Start of Block

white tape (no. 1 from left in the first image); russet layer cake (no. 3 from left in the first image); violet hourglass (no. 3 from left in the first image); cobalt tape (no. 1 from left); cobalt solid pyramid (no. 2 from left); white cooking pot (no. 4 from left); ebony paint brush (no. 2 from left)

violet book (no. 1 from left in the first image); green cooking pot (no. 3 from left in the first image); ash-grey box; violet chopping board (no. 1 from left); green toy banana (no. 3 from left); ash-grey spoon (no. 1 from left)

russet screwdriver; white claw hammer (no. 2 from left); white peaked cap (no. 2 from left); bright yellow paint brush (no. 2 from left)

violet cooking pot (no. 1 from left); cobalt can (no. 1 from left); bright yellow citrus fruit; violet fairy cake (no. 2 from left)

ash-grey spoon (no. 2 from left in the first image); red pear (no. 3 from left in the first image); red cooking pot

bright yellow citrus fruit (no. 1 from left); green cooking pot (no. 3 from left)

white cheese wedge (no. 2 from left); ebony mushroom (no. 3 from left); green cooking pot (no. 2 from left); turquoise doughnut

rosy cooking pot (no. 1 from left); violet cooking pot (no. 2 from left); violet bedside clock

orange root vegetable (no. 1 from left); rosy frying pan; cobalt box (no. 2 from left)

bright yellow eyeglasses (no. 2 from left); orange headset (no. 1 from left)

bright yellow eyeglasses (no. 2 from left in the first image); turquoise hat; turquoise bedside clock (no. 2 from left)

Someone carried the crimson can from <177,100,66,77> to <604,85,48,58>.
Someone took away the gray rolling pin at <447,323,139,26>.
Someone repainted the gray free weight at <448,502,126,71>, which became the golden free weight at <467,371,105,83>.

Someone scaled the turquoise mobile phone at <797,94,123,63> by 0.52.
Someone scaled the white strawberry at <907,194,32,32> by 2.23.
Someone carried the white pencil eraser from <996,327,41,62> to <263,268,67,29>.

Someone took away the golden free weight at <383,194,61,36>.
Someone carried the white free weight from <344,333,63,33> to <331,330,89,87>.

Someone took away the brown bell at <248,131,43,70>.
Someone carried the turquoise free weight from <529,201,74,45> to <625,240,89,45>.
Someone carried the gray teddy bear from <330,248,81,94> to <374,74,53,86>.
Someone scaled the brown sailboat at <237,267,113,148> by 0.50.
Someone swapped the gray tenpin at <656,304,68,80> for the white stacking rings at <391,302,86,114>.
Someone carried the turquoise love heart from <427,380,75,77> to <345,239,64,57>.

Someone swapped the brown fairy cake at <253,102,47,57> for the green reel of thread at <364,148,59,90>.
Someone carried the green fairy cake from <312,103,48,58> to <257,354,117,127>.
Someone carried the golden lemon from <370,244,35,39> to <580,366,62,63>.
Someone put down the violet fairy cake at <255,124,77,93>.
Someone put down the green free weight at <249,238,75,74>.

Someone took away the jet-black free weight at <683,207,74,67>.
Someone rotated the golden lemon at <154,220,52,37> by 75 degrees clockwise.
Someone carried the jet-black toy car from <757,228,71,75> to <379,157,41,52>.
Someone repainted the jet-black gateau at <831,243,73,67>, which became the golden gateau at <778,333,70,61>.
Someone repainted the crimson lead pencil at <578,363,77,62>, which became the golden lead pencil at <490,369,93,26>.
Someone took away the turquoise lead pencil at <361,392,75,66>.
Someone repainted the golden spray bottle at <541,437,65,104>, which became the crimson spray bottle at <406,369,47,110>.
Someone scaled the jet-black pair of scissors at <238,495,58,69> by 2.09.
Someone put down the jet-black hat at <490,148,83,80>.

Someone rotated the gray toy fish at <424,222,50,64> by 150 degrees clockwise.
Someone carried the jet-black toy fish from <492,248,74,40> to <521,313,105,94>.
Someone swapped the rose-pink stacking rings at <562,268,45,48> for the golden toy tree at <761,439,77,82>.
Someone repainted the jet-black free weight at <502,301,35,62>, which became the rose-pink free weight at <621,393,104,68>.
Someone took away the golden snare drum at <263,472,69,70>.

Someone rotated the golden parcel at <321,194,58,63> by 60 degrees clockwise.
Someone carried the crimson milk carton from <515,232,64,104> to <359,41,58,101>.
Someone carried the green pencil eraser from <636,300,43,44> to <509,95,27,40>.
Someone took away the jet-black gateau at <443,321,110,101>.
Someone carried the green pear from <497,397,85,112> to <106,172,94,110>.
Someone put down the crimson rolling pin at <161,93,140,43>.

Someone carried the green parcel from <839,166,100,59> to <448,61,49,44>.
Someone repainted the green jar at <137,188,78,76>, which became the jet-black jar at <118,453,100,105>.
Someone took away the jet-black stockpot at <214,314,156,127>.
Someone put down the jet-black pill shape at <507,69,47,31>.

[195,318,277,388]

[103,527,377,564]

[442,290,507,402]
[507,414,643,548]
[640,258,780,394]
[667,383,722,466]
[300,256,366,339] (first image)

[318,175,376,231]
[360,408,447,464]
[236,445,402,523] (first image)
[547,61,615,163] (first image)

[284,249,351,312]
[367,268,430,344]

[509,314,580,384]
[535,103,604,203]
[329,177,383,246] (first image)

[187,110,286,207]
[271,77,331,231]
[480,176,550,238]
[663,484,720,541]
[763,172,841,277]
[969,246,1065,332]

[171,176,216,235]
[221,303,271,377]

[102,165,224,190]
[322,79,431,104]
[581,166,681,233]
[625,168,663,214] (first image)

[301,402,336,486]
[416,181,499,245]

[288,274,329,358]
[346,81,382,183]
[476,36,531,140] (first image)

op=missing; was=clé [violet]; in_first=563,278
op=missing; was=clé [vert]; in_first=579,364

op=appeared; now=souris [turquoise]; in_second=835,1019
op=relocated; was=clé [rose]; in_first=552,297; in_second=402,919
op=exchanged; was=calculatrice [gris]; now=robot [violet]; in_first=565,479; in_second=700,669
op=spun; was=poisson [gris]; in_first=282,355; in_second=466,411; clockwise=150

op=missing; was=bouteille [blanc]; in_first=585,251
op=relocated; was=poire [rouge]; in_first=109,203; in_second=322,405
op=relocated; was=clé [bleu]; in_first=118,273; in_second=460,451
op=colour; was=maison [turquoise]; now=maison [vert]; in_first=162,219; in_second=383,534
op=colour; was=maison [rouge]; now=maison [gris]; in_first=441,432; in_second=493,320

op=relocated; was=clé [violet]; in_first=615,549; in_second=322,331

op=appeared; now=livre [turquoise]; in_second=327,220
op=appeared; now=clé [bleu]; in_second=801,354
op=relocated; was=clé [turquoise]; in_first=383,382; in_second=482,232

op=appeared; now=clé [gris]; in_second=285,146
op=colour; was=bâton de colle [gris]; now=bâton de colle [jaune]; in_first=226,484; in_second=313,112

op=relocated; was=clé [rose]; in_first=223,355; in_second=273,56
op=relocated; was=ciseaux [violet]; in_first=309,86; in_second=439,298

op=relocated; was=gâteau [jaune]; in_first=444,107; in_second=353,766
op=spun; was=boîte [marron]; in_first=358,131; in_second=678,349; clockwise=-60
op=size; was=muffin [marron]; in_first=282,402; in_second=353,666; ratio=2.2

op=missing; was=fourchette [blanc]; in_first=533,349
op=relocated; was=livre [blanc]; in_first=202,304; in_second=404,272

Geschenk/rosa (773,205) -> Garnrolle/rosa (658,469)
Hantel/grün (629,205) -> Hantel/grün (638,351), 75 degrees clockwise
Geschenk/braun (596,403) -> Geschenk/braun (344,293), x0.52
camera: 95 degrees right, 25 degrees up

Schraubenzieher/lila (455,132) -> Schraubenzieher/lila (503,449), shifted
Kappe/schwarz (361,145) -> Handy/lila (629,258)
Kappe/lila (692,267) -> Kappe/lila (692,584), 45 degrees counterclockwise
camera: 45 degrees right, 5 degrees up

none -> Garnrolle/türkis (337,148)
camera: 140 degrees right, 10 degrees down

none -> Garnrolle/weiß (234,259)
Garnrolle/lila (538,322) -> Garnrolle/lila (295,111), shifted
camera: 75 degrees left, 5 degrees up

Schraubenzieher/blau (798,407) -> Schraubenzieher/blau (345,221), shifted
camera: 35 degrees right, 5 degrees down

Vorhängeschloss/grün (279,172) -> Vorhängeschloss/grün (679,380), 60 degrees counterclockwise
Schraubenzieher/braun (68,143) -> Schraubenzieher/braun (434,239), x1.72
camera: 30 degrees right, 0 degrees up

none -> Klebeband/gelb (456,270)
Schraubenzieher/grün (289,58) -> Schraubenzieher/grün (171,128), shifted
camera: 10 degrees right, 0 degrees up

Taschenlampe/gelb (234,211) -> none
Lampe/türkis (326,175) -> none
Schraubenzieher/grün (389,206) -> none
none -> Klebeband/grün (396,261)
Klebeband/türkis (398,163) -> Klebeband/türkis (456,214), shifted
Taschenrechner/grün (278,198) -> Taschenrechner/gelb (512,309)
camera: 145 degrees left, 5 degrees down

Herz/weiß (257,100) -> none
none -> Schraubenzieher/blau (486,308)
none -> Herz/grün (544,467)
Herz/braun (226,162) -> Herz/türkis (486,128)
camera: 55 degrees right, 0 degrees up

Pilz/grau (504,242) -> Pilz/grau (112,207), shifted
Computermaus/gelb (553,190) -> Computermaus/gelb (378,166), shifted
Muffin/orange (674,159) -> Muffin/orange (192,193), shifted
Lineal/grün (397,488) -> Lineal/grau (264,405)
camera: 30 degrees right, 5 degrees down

End of Block

Starting at the line above that holds "[969,246,1065,332]" and ending at the line that holds "op=exchanged; was=calculatrice [gris];", transcribe each line exactly and include no other lines.

[969,246,1065,332]

[171,176,216,235]
[221,303,271,377]

[102,165,224,190]
[322,79,431,104]
[581,166,681,233]
[625,168,663,214] (first image)

[301,402,336,486]
[416,181,499,245]

[288,274,329,358]
[346,81,382,183]
[476,36,531,140] (first image)

op=missing; was=clé [violet]; in_first=563,278
op=missing; was=clé [vert]; in_first=579,364

op=appeared; now=souris [turquoise]; in_second=835,1019
op=relocated; was=clé [rose]; in_first=552,297; in_second=402,919
op=exchanged; was=calculatrice [gris]; now=robot [violet]; in_first=565,479; in_second=700,669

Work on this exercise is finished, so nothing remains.